__Task to complete__.
Please restate the records that follow exactly, skipping their images.

(Difference listings)
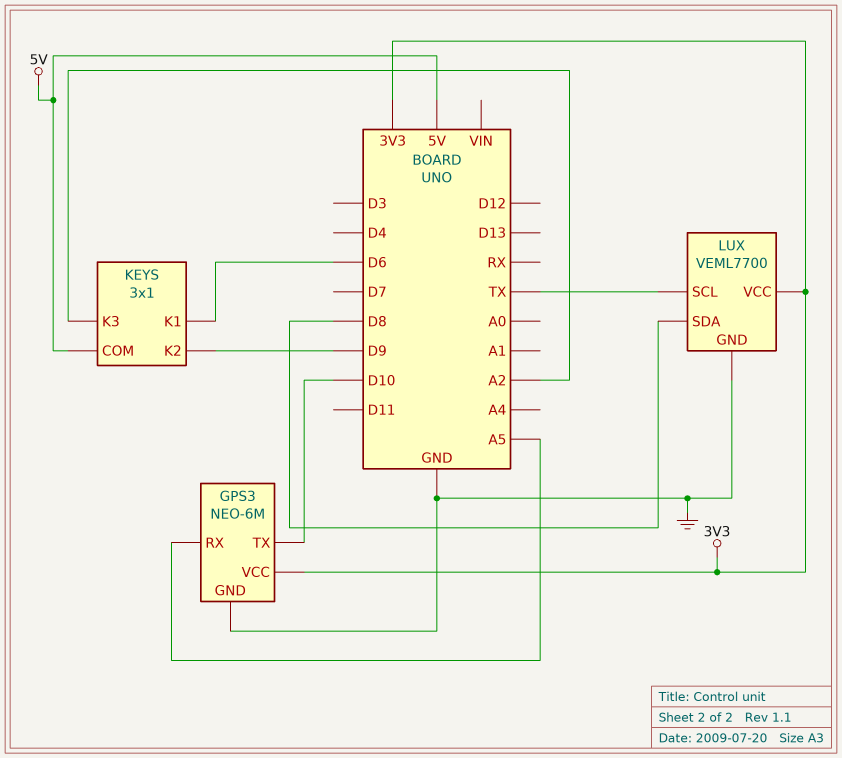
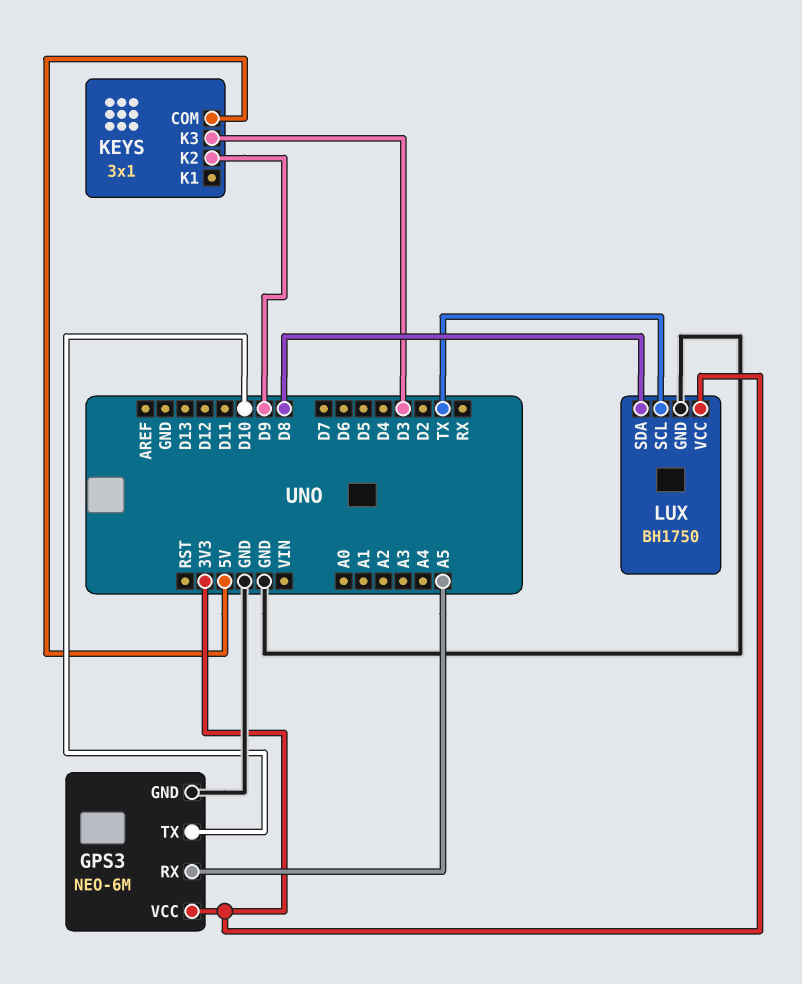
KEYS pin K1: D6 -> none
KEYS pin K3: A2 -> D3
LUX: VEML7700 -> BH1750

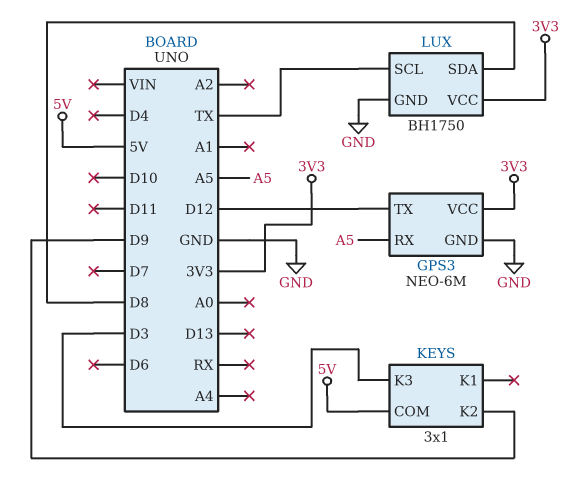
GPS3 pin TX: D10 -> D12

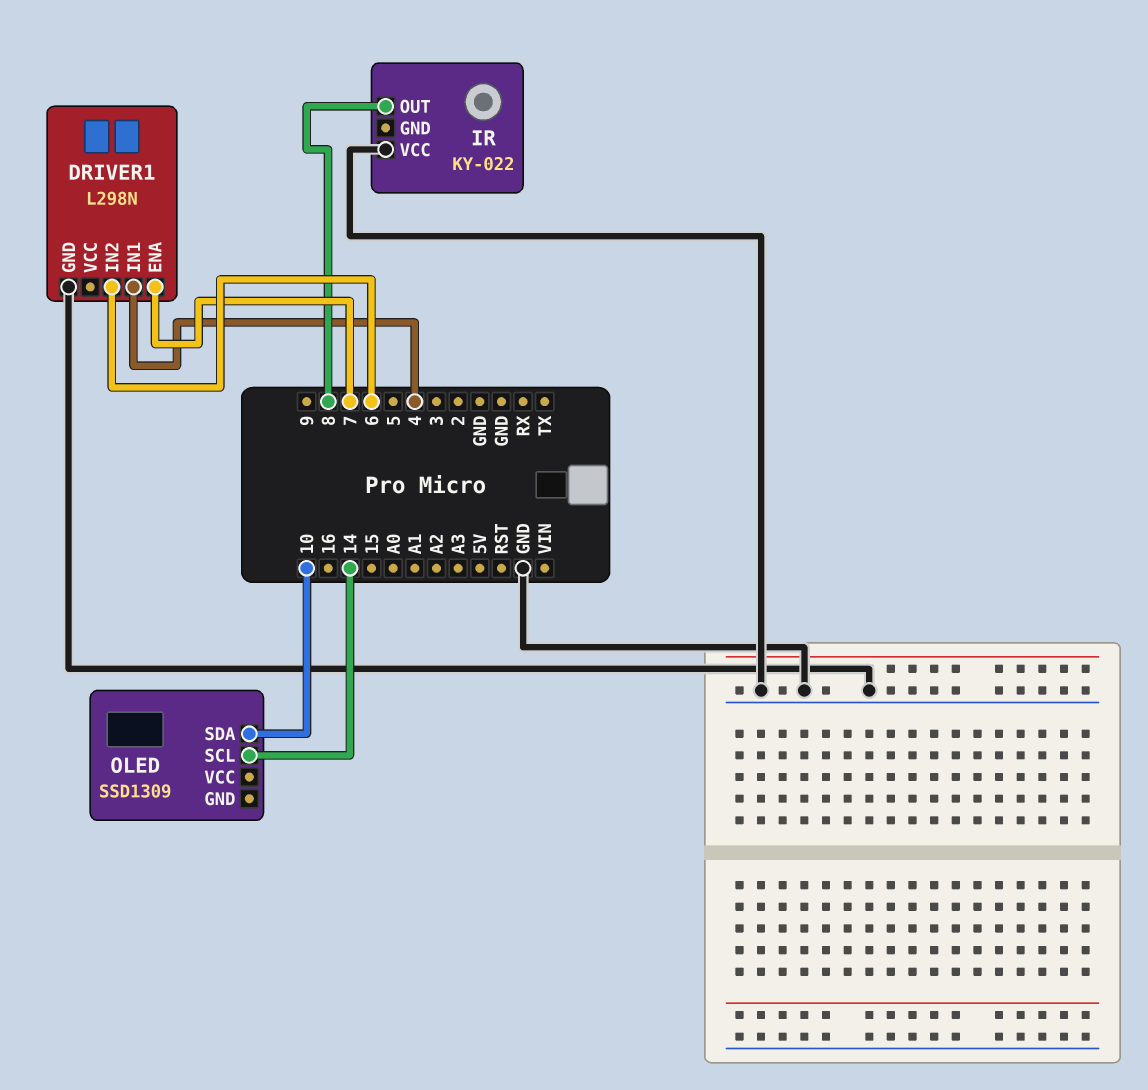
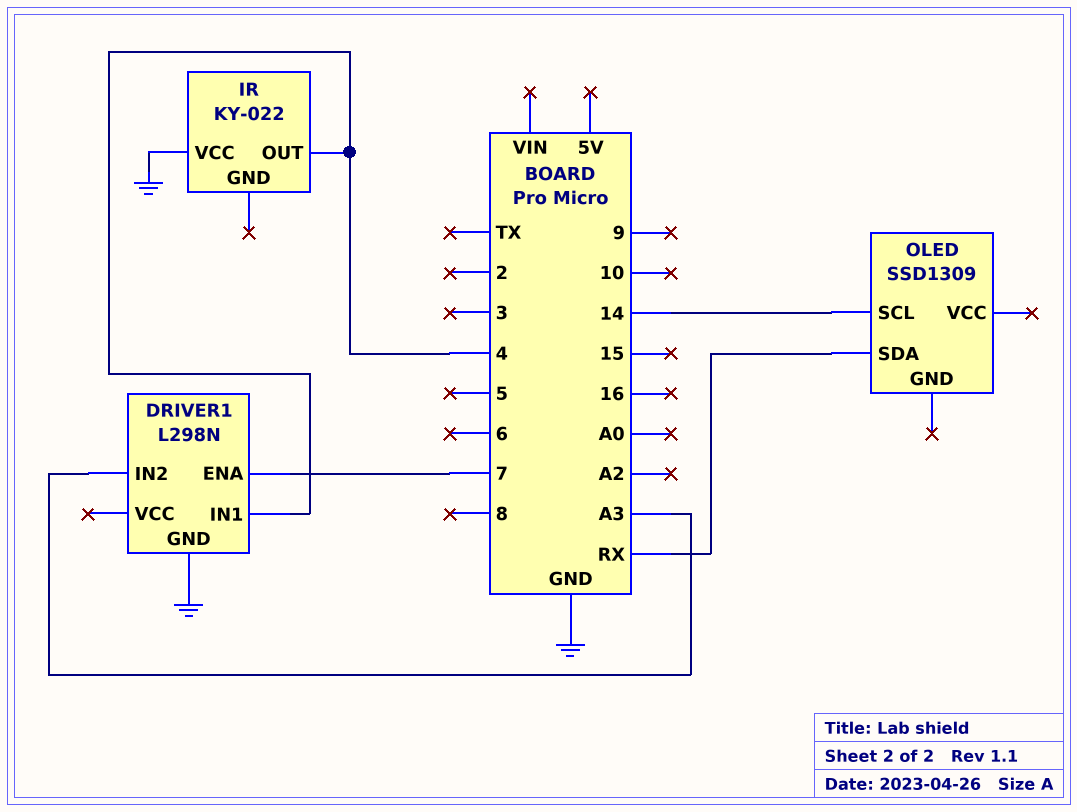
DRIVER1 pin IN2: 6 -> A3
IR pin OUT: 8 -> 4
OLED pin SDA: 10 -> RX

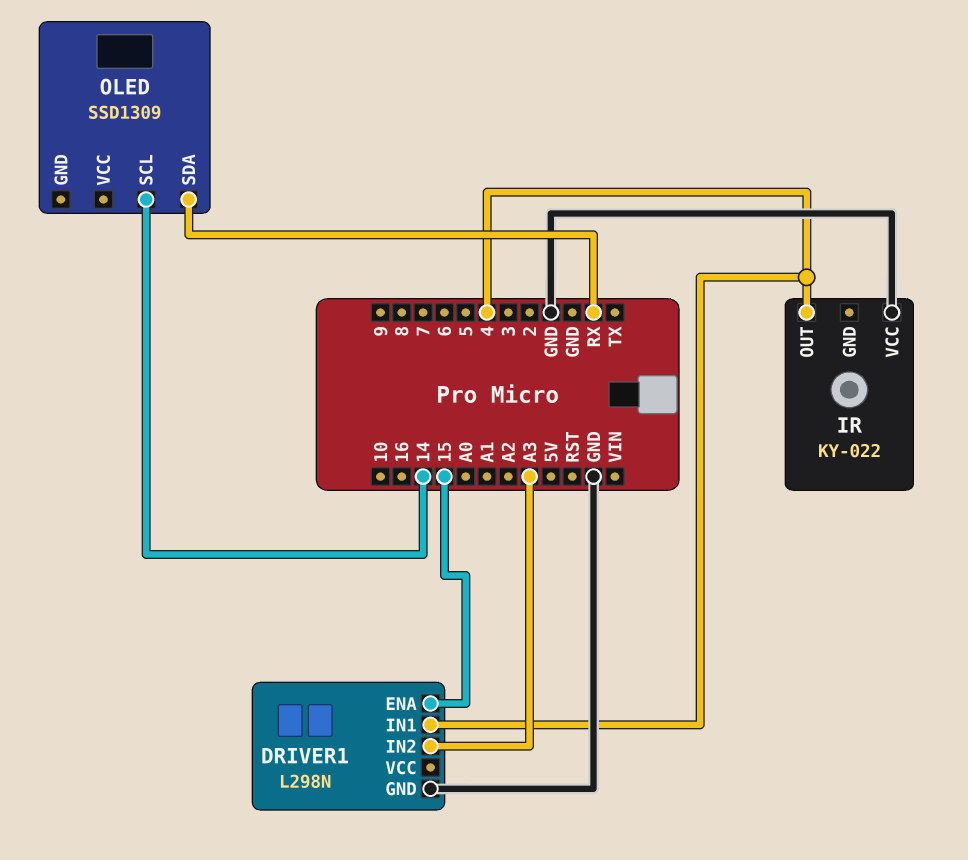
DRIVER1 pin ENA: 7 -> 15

__Output of the exercise__.
KEYS pin K1: D6 -> none
KEYS pin K3: A2 -> D3
LUX: VEML7700 -> BH1750

GPS3 pin TX: D10 -> D12

DRIVER1 pin IN2: 6 -> A3
IR pin OUT: 8 -> 4
OLED pin SDA: 10 -> RX

DRIVER1 pin ENA: 7 -> 15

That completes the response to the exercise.